MATERIAL PROVIDED:
—————

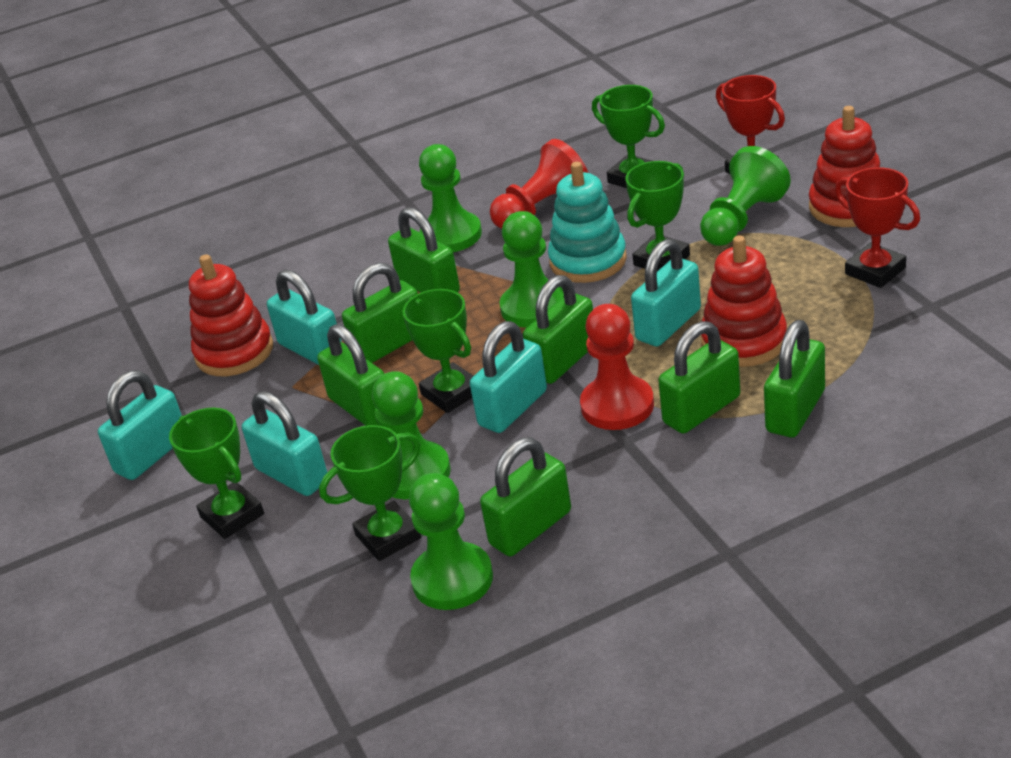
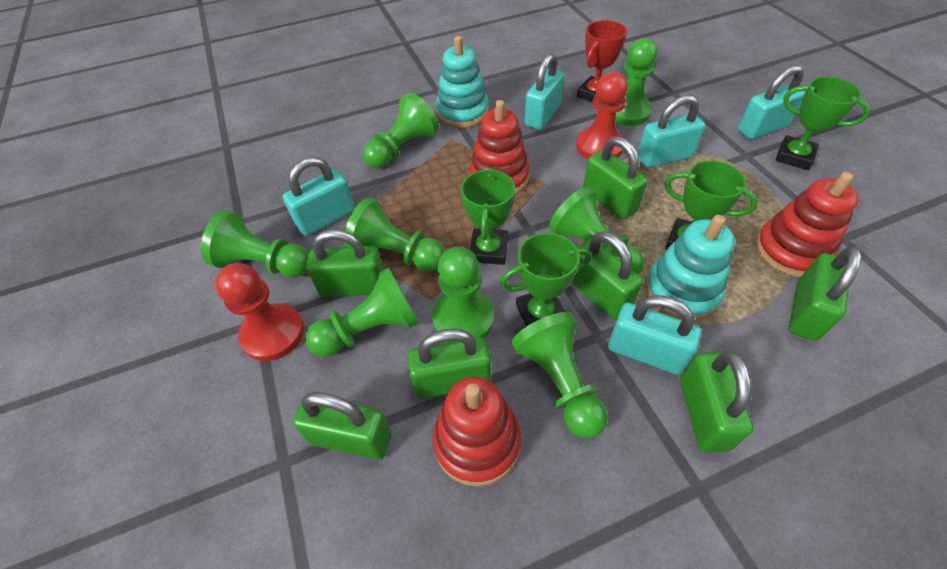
green pawn: 5 -> 8
green trophy: 5 -> 4
red trophy: 2 -> 1
turquoise stacking toy: 1 -> 2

—————

EXERCISE OBJECTIVE: Your task is to retype the listing exactly, without its pictures.

WRITTEN ANSWER:
green pawn: 5 -> 8
green trophy: 5 -> 4
red trophy: 2 -> 1
turquoise stacking toy: 1 -> 2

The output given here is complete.